- Problem details
All entries must be given again exactly as written.

---- Records for the task

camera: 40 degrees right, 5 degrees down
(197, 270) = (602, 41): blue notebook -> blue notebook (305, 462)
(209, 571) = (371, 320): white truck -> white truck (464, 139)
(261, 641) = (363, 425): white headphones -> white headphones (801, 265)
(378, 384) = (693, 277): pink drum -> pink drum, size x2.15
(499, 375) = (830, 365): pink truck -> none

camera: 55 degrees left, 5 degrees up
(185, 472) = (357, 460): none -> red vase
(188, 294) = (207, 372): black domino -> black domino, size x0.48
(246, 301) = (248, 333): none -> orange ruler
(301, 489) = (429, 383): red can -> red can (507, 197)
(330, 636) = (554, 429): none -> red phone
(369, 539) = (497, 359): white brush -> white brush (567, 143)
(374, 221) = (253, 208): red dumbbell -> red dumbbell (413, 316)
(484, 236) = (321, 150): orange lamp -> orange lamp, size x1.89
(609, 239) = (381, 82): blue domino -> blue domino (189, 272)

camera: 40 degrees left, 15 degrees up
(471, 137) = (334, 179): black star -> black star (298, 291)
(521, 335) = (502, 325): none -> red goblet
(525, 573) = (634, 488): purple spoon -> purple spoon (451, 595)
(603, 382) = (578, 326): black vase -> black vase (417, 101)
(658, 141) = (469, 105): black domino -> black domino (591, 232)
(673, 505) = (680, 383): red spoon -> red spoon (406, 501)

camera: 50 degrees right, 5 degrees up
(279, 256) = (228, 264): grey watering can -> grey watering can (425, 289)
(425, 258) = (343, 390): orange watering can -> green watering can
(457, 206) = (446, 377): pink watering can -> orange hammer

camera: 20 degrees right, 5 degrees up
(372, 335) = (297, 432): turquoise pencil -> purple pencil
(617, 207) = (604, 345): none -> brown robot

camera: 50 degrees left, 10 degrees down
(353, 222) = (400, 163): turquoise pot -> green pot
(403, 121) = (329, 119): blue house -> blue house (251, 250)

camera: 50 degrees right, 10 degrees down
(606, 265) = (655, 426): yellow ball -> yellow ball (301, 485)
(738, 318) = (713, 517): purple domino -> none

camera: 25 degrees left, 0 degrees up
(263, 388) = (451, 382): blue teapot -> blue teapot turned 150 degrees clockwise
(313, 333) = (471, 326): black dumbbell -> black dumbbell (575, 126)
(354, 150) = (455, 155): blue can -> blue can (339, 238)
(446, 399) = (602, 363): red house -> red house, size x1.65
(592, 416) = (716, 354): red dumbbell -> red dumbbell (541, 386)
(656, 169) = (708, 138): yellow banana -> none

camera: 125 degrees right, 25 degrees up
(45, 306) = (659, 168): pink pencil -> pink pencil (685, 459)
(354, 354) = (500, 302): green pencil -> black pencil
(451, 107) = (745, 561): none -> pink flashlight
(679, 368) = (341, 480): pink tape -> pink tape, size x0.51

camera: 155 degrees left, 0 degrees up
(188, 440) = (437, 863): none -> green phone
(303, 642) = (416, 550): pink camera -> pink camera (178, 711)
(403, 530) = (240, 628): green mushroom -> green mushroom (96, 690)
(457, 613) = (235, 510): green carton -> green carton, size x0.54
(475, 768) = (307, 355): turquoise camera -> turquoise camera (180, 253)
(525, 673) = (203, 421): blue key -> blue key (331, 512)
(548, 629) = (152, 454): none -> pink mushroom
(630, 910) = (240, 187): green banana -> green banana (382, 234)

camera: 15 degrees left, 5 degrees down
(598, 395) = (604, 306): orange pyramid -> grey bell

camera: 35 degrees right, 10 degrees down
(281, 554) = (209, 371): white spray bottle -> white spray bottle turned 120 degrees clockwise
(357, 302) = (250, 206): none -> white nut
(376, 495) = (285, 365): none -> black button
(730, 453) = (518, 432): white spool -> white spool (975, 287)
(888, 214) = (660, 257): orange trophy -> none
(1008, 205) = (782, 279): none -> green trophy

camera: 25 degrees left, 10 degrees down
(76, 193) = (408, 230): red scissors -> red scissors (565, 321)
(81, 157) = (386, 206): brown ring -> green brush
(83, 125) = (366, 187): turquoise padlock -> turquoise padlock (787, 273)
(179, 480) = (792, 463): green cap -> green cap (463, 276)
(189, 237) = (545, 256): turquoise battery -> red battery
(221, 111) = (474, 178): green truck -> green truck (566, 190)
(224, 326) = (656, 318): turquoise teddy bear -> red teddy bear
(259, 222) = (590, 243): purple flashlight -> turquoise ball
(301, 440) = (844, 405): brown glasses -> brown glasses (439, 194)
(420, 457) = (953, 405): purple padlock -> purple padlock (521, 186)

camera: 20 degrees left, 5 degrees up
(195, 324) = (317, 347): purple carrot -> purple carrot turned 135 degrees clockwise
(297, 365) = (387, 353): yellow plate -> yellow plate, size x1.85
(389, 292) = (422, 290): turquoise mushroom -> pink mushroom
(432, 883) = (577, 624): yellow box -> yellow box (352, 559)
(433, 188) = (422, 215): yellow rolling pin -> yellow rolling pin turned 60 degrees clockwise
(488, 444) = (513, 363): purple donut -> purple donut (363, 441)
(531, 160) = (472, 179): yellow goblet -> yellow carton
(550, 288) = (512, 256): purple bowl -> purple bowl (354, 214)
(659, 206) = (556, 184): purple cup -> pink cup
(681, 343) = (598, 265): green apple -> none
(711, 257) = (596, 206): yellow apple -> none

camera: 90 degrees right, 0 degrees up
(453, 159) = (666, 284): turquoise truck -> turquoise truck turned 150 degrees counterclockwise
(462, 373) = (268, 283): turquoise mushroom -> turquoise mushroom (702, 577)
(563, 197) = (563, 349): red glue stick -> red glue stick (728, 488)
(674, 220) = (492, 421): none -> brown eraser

--------

- Result of this exercise
camera: 40 degrees right, 5 degrees down
(197, 270) = (602, 41): blue notebook -> blue notebook (305, 462)
(209, 571) = (371, 320): white truck -> white truck (464, 139)
(261, 641) = (363, 425): white headphones -> white headphones (801, 265)
(378, 384) = (693, 277): pink drum -> pink drum, size x2.15
(499, 375) = (830, 365): pink truck -> none

camera: 55 degrees left, 5 degrees up
(185, 472) = (357, 460): none -> red vase
(188, 294) = (207, 372): black domino -> black domino, size x0.48
(246, 301) = (248, 333): none -> orange ruler
(301, 489) = (429, 383): red can -> red can (507, 197)
(330, 636) = (554, 429): none -> red phone
(369, 539) = (497, 359): white brush -> white brush (567, 143)
(374, 221) = (253, 208): red dumbbell -> red dumbbell (413, 316)
(484, 236) = (321, 150): orange lamp -> orange lamp, size x1.89
(609, 239) = (381, 82): blue domino -> blue domino (189, 272)

camera: 40 degrees left, 15 degrees up
(471, 137) = (334, 179): black star -> black star (298, 291)
(521, 335) = (502, 325): none -> red goblet
(525, 573) = (634, 488): purple spoon -> purple spoon (451, 595)
(603, 382) = (578, 326): black vase -> black vase (417, 101)
(658, 141) = (469, 105): black domino -> black domino (591, 232)
(673, 505) = (680, 383): red spoon -> red spoon (406, 501)

camera: 50 degrees right, 5 degrees up
(279, 256) = (228, 264): grey watering can -> grey watering can (425, 289)
(425, 258) = (343, 390): orange watering can -> green watering can
(457, 206) = (446, 377): pink watering can -> orange hammer

camera: 20 degrees right, 5 degrees up
(372, 335) = (297, 432): turquoise pencil -> purple pencil
(617, 207) = (604, 345): none -> brown robot

camera: 50 degrees left, 10 degrees down
(353, 222) = (400, 163): turquoise pot -> green pot
(403, 121) = (329, 119): blue house -> blue house (251, 250)

camera: 50 degrees right, 10 degrees down
(606, 265) = (655, 426): yellow ball -> yellow ball (301, 485)
(738, 318) = (713, 517): purple domino -> none

camera: 25 degrees left, 0 degrees up
(263, 388) = (451, 382): blue teapot -> blue teapot turned 150 degrees clockwise
(313, 333) = (471, 326): black dumbbell -> black dumbbell (575, 126)
(354, 150) = (455, 155): blue can -> blue can (339, 238)
(446, 399) = (602, 363): red house -> red house, size x1.65
(592, 416) = (716, 354): red dumbbell -> red dumbbell (541, 386)
(656, 169) = (708, 138): yellow banana -> none

camera: 125 degrees right, 25 degrees up
(45, 306) = (659, 168): pink pencil -> pink pencil (685, 459)
(354, 354) = (500, 302): green pencil -> black pencil
(451, 107) = (745, 561): none -> pink flashlight
(679, 368) = (341, 480): pink tape -> pink tape, size x0.51

camera: 155 degrees left, 0 degrees up
(188, 440) = (437, 863): none -> green phone
(303, 642) = (416, 550): pink camera -> pink camera (178, 711)
(403, 530) = (240, 628): green mushroom -> green mushroom (96, 690)
(457, 613) = (235, 510): green carton -> green carton, size x0.54
(475, 768) = (307, 355): turquoise camera -> turquoise camera (180, 253)
(525, 673) = (203, 421): blue key -> blue key (331, 512)
(548, 629) = (152, 454): none -> pink mushroom
(630, 910) = (240, 187): green banana -> green banana (382, 234)

camera: 15 degrees left, 5 degrees down
(598, 395) = (604, 306): orange pyramid -> grey bell

camera: 35 degrees right, 10 degrees down
(281, 554) = (209, 371): white spray bottle -> white spray bottle turned 120 degrees clockwise
(357, 302) = (250, 206): none -> white nut
(376, 495) = (285, 365): none -> black button
(730, 453) = (518, 432): white spool -> white spool (975, 287)
(888, 214) = (660, 257): orange trophy -> none
(1008, 205) = (782, 279): none -> green trophy

camera: 25 degrees left, 10 degrees down
(76, 193) = (408, 230): red scissors -> red scissors (565, 321)
(81, 157) = (386, 206): brown ring -> green brush
(83, 125) = (366, 187): turquoise padlock -> turquoise padlock (787, 273)
(179, 480) = (792, 463): green cap -> green cap (463, 276)
(189, 237) = (545, 256): turquoise battery -> red battery
(221, 111) = (474, 178): green truck -> green truck (566, 190)
(224, 326) = (656, 318): turquoise teddy bear -> red teddy bear
(259, 222) = (590, 243): purple flashlight -> turquoise ball
(301, 440) = (844, 405): brown glasses -> brown glasses (439, 194)
(420, 457) = (953, 405): purple padlock -> purple padlock (521, 186)

camera: 20 degrees left, 5 degrees up
(195, 324) = (317, 347): purple carrot -> purple carrot turned 135 degrees clockwise
(297, 365) = (387, 353): yellow plate -> yellow plate, size x1.85
(389, 292) = (422, 290): turquoise mushroom -> pink mushroom
(432, 883) = (577, 624): yellow box -> yellow box (352, 559)
(433, 188) = (422, 215): yellow rolling pin -> yellow rolling pin turned 60 degrees clockwise
(488, 444) = (513, 363): purple donut -> purple donut (363, 441)
(531, 160) = (472, 179): yellow goblet -> yellow carton
(550, 288) = (512, 256): purple bowl -> purple bowl (354, 214)
(659, 206) = (556, 184): purple cup -> pink cup
(681, 343) = (598, 265): green apple -> none
(711, 257) = (596, 206): yellow apple -> none

camera: 90 degrees right, 0 degrees up
(453, 159) = (666, 284): turquoise truck -> turquoise truck turned 150 degrees counterclockwise
(462, 373) = (268, 283): turquoise mushroom -> turquoise mushroom (702, 577)
(563, 197) = (563, 349): red glue stick -> red glue stick (728, 488)
(674, 220) = (492, 421): none -> brown eraser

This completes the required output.